What is the number of lines below that include "relocated"? Give that number alone.
======== Data extract
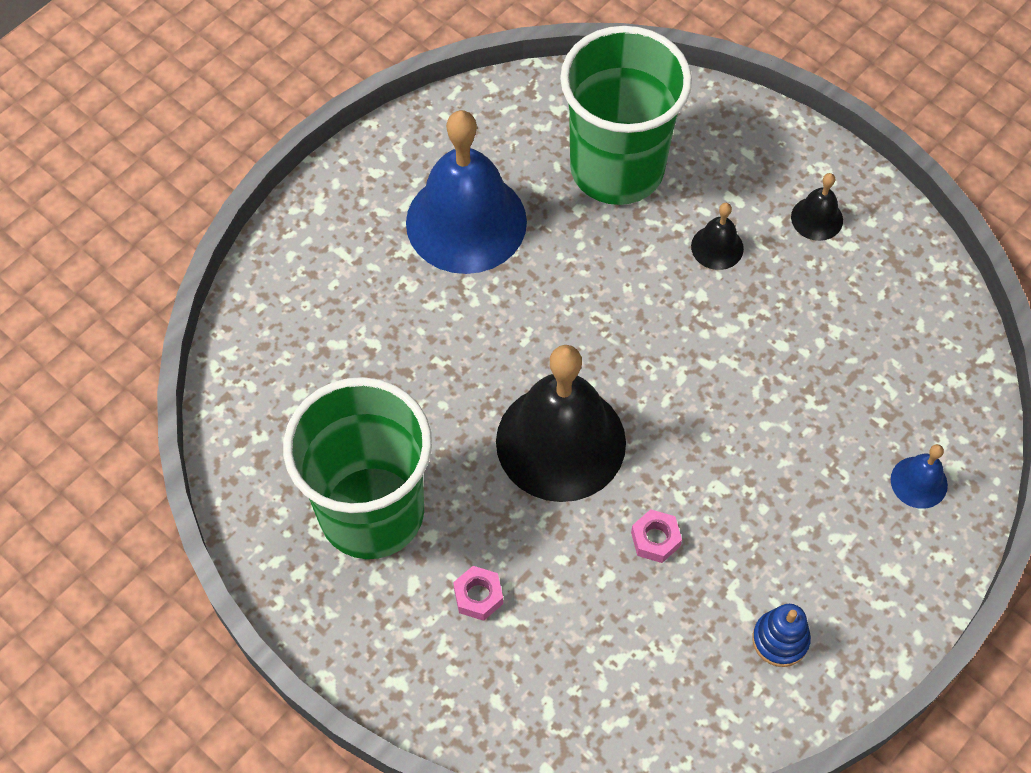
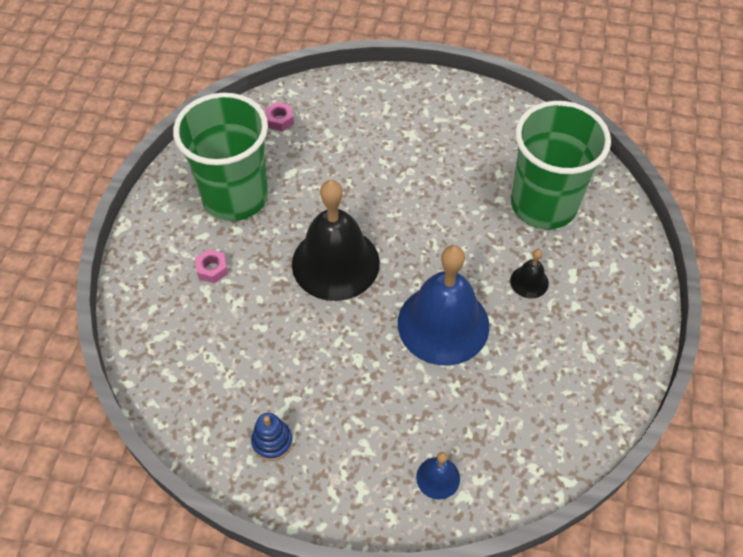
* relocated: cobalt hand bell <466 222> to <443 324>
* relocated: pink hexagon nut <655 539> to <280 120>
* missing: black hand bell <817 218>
================
▶ Problem solution:
2